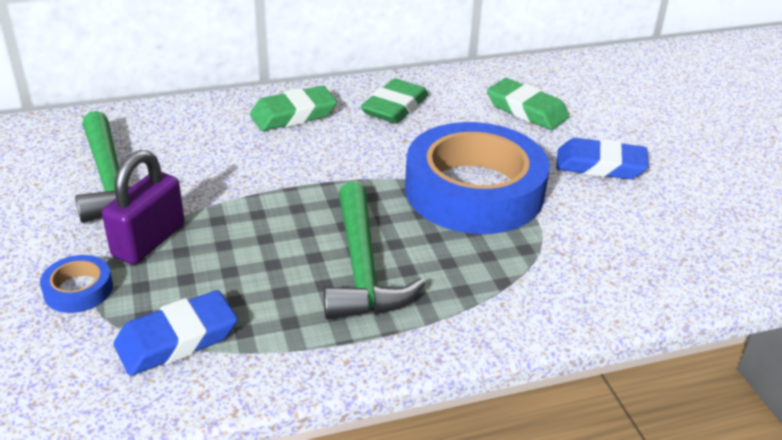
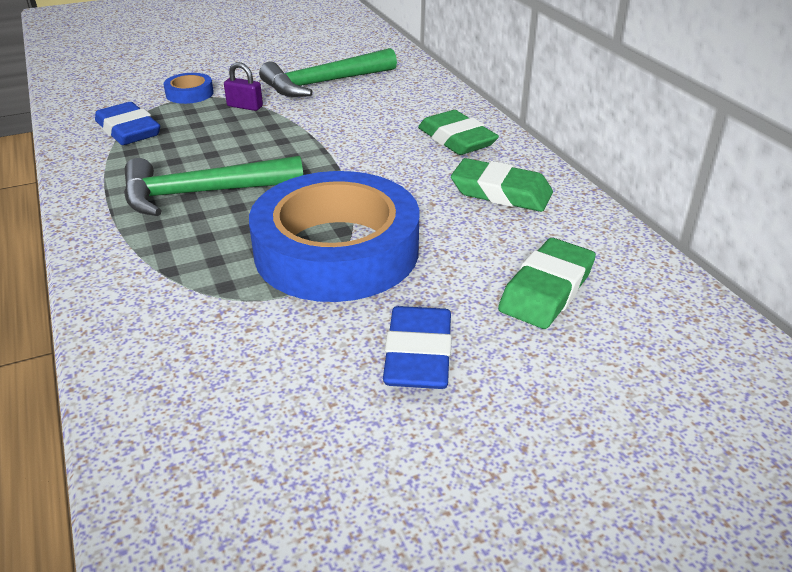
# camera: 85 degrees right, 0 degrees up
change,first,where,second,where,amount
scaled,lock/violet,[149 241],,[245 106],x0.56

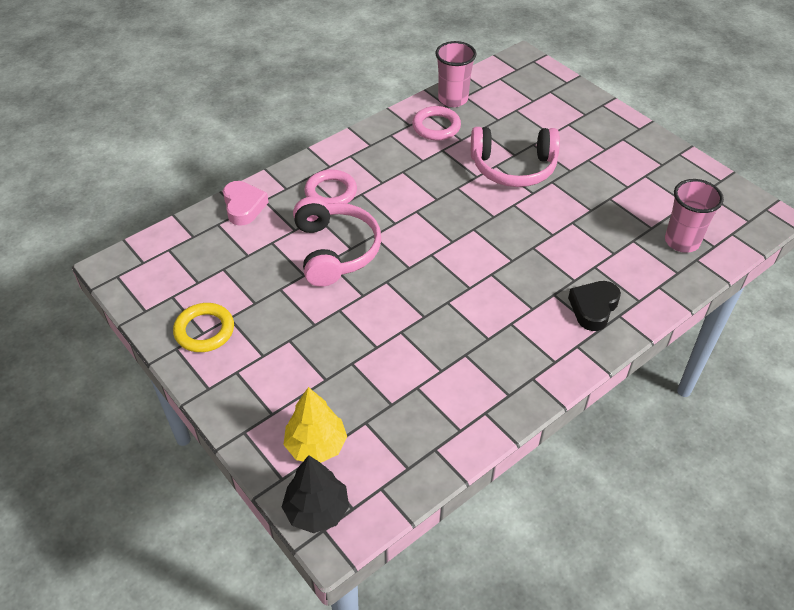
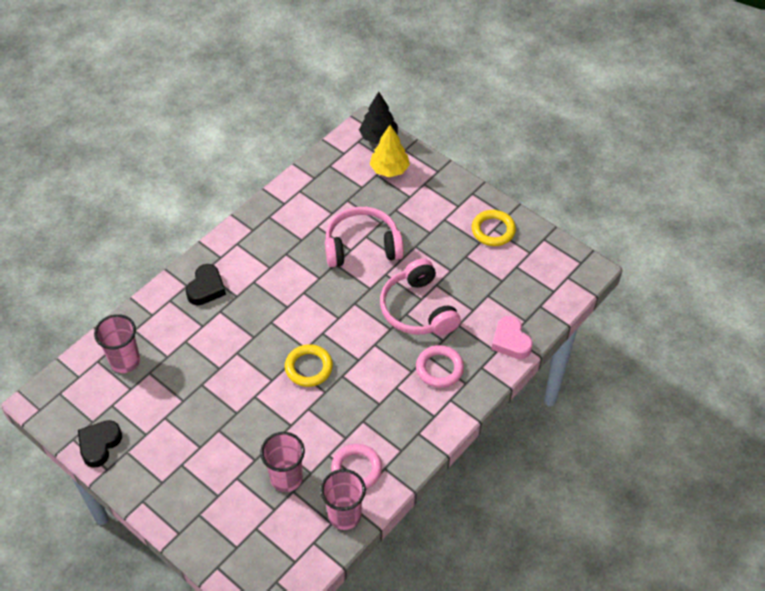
# camera: 170 degrees right, 5 degrees up
change,first,where,second,where,amount
shifted,over-ear headphones/pink,[513 167],,[362 246],
new,,,torus/yellow,[308 367],
new,,,heart/ebony,[99 445],
new,,,beaker/pink,[286 478],

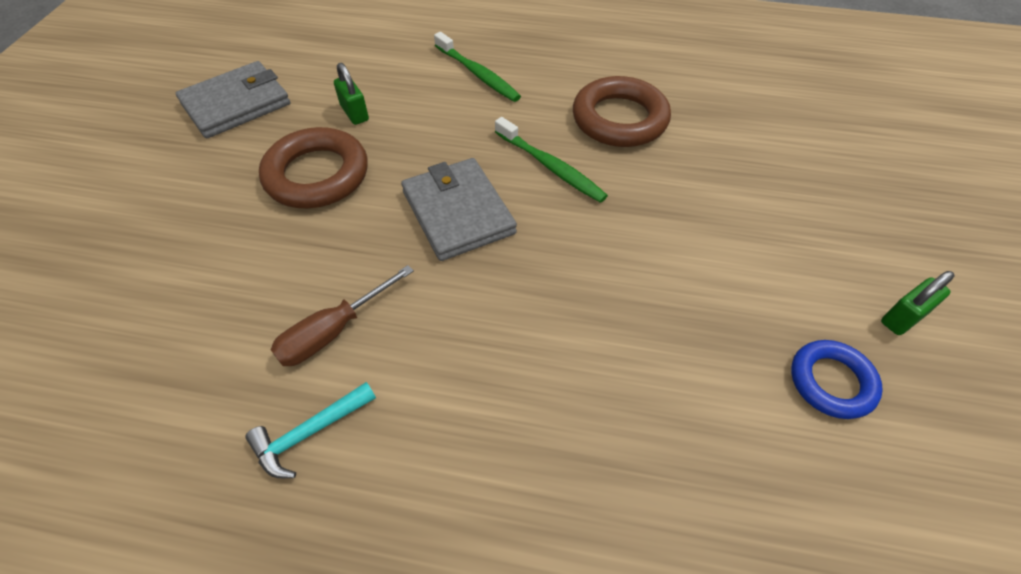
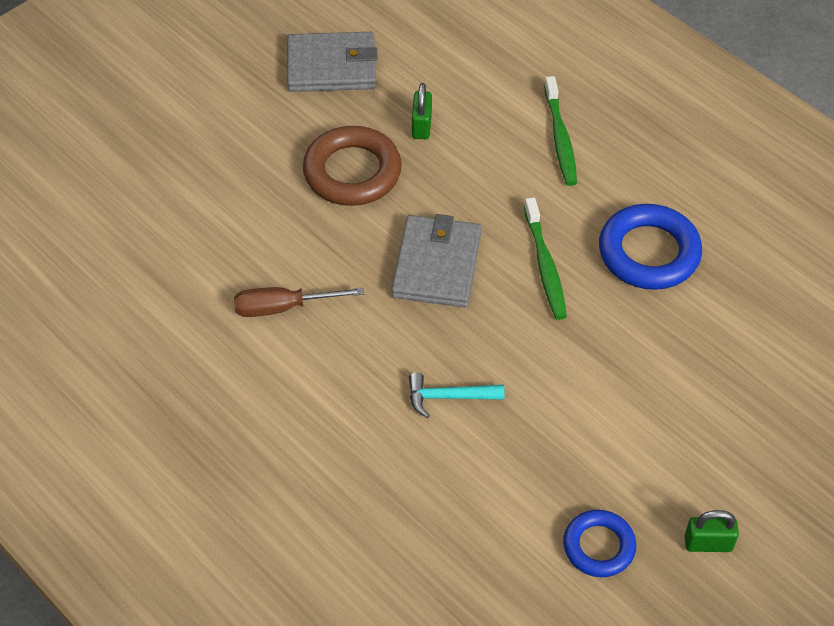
# camera: 35 degrees right, 0 degrees up
change,first,where,second,where,amount
repainted,torus/dark brown,[619 119],torus/blue,[648 253],
shifted,claw hammer/aqua,[309 433],,[448 397],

PROBLEM:
Locate all lines in the listing above with the word "torus" and copy them.

OUTPUT BELOW:
new,,,torus/yellow,[308 367],
repainted,torus/dark brown,[619 119],torus/blue,[648 253],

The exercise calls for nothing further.